▸ About this task
Once the line with "window: (1038, 430) -> (215, 97), removed" is found in the entries below, print it and each following line exactly, stopping after the line with "bed with nightstands: (903, 1060)"; print nothing else.

▸ Material for this exercise
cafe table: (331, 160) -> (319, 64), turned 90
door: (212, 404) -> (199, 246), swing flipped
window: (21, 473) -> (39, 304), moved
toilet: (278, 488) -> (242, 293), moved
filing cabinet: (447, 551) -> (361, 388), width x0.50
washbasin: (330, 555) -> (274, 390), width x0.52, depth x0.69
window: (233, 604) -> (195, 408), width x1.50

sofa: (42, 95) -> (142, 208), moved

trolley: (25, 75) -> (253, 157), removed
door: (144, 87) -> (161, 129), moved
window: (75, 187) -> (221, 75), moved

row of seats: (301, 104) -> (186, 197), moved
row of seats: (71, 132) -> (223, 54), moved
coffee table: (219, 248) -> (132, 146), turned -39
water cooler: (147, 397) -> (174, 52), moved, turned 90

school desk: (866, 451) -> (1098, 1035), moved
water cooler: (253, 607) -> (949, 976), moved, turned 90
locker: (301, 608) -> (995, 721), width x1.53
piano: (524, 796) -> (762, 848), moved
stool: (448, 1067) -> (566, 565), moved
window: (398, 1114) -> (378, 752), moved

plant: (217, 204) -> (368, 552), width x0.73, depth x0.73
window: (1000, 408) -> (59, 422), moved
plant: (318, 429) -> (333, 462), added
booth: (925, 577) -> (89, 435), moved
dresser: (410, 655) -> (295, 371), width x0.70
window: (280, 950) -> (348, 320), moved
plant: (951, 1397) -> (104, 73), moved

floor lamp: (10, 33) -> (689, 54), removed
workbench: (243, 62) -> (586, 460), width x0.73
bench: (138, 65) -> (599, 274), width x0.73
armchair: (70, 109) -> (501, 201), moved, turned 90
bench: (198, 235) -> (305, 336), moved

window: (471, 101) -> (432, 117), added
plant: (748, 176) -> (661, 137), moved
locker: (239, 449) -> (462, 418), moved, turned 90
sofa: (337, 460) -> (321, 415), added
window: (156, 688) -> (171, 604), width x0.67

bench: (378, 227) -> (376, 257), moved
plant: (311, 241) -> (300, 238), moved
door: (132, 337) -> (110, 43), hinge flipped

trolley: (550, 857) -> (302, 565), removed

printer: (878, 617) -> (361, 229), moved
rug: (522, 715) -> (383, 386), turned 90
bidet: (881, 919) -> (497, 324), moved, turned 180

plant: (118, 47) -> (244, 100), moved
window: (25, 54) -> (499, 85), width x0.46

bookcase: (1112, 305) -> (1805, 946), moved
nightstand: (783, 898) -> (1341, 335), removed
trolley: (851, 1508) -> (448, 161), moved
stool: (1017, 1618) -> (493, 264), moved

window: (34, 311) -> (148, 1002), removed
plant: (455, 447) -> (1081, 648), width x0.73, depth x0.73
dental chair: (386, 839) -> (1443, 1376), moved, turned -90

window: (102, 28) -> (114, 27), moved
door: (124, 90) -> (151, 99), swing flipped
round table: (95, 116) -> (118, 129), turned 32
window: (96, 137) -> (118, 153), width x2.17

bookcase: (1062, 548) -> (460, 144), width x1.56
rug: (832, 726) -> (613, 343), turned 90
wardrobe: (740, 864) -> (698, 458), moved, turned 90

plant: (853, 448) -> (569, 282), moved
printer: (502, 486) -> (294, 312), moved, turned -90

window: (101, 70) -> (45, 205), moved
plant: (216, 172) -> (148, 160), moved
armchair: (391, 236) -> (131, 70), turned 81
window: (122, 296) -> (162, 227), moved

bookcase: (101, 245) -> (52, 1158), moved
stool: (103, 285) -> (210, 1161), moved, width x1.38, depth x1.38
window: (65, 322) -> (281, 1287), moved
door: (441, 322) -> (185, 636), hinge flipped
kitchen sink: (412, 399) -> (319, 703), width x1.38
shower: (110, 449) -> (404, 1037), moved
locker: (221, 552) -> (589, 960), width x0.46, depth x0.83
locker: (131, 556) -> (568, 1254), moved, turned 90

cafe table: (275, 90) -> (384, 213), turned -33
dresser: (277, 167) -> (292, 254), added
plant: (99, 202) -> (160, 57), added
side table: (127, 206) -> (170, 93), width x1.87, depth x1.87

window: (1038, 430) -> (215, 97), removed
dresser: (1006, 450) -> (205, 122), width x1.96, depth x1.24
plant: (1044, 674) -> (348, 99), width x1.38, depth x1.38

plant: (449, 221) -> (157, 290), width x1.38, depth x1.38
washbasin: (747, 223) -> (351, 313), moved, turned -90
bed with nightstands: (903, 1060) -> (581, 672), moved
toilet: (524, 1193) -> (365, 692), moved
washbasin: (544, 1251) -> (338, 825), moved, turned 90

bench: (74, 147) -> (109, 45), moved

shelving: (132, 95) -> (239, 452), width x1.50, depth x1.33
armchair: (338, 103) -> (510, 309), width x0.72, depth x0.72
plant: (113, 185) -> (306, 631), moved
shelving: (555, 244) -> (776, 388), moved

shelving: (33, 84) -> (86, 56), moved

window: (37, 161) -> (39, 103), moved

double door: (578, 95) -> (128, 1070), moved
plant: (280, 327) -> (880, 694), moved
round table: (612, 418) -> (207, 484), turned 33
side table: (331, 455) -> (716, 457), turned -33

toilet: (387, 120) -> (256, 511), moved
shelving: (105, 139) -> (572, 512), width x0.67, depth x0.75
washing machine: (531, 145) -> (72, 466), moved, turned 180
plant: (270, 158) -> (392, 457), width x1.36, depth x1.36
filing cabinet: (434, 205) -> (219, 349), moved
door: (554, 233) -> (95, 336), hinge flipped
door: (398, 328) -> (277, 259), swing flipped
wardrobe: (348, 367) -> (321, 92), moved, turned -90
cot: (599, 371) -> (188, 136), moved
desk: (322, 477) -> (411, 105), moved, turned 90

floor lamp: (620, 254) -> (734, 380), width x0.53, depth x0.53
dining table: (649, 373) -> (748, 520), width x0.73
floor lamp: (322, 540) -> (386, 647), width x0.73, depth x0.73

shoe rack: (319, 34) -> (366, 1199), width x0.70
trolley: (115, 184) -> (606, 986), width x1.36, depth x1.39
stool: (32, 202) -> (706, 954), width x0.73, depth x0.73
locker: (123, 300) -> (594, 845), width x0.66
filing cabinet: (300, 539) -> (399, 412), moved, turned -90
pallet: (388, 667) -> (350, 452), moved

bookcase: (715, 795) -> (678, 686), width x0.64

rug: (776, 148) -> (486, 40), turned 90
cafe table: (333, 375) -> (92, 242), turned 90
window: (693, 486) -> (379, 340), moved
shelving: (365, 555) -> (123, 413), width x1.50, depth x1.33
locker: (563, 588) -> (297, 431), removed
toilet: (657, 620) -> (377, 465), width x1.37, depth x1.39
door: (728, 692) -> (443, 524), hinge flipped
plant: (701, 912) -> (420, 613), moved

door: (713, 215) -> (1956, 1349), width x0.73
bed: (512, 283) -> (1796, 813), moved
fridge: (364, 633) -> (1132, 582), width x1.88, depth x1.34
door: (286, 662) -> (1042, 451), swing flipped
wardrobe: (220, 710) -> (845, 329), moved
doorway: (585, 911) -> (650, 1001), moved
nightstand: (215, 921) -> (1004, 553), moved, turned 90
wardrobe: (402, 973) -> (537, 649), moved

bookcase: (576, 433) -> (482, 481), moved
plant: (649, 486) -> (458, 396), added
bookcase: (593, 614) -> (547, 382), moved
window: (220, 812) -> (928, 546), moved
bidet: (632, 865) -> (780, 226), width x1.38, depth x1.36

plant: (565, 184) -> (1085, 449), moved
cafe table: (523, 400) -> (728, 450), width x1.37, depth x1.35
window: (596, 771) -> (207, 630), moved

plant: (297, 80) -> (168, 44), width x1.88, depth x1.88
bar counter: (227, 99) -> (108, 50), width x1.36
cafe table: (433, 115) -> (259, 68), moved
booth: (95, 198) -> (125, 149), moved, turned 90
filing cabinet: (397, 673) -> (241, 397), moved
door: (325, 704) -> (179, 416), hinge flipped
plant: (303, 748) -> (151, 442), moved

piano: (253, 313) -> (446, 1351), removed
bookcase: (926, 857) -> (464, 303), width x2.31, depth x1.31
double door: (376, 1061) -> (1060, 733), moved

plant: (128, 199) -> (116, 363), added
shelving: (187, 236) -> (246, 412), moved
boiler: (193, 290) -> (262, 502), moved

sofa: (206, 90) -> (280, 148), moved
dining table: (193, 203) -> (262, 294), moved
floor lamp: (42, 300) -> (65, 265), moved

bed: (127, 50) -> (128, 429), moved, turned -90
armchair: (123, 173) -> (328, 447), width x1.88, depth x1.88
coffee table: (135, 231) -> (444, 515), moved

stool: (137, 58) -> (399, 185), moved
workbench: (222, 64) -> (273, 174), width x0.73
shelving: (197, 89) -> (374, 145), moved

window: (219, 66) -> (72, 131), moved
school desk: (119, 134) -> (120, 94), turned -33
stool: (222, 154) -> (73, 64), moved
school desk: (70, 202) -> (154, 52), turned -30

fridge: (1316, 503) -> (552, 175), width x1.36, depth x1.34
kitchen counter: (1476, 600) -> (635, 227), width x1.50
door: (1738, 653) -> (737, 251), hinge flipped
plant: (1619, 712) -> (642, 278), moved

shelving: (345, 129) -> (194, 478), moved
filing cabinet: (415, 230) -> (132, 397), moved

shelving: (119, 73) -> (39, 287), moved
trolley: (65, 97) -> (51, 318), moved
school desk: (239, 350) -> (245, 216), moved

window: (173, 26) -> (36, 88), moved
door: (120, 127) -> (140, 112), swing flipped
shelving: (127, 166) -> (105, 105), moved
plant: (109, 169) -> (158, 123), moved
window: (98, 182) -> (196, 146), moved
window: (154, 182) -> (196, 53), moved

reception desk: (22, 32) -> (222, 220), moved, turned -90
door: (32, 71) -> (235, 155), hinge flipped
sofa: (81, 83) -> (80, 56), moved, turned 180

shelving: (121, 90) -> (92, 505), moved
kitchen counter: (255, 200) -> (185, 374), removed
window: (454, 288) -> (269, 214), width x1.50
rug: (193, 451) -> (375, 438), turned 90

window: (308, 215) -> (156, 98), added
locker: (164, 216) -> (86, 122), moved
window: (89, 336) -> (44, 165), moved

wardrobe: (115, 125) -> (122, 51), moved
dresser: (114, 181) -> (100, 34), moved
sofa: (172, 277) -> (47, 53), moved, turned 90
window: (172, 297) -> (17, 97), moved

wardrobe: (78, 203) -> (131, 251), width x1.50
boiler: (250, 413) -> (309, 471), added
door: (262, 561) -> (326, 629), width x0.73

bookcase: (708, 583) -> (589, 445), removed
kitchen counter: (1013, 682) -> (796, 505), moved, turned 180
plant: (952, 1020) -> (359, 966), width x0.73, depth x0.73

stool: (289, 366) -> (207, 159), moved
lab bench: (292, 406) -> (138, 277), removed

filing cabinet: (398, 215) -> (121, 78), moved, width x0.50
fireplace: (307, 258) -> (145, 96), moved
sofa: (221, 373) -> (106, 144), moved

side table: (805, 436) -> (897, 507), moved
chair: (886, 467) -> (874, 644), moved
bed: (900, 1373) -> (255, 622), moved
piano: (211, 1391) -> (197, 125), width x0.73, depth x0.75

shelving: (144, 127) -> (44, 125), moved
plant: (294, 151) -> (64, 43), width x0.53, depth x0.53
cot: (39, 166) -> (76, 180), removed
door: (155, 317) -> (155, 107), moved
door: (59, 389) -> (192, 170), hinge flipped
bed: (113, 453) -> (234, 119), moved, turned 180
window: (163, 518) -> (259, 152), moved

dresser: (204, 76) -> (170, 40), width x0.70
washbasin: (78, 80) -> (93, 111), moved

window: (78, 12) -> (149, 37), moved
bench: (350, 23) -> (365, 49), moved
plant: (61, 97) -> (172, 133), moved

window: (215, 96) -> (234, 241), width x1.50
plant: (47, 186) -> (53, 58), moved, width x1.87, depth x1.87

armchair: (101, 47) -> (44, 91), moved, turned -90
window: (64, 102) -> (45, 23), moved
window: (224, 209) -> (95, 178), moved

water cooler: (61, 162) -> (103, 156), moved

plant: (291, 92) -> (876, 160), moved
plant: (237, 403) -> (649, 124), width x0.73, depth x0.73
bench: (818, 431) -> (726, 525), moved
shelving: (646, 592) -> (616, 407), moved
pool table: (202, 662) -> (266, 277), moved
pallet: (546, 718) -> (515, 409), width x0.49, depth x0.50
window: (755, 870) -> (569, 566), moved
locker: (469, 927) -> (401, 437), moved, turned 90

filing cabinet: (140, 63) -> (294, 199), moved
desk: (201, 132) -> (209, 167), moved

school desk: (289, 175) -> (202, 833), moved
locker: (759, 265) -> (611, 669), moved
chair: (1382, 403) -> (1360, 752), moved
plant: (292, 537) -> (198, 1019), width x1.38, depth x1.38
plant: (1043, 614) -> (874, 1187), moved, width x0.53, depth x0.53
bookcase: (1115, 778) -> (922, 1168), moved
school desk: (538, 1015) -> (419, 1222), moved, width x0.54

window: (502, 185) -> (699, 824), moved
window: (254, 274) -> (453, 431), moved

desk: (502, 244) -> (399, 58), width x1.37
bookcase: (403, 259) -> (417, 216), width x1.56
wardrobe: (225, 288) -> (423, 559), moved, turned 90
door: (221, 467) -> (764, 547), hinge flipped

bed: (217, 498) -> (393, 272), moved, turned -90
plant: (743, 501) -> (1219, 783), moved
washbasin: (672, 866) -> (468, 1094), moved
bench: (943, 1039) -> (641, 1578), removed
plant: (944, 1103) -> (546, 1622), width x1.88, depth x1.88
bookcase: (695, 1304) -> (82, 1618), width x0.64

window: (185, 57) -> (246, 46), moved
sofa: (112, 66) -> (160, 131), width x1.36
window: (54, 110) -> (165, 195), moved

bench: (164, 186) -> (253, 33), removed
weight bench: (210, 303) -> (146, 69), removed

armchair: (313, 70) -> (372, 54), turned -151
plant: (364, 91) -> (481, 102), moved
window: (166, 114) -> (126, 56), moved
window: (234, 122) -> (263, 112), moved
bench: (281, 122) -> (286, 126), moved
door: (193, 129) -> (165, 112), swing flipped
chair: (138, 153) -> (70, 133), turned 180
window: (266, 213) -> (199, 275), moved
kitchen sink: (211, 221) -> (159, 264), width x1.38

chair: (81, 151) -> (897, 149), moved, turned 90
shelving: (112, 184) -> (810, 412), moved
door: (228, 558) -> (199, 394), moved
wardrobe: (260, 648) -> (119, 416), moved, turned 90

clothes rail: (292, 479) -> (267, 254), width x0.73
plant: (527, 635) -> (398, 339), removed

▸ Response
window: (1038, 430) -> (215, 97), removed
dresser: (1006, 450) -> (205, 122), width x1.96, depth x1.24
plant: (1044, 674) -> (348, 99), width x1.38, depth x1.38

plant: (449, 221) -> (157, 290), width x1.38, depth x1.38
washbasin: (747, 223) -> (351, 313), moved, turned -90
bed with nightstands: (903, 1060) -> (581, 672), moved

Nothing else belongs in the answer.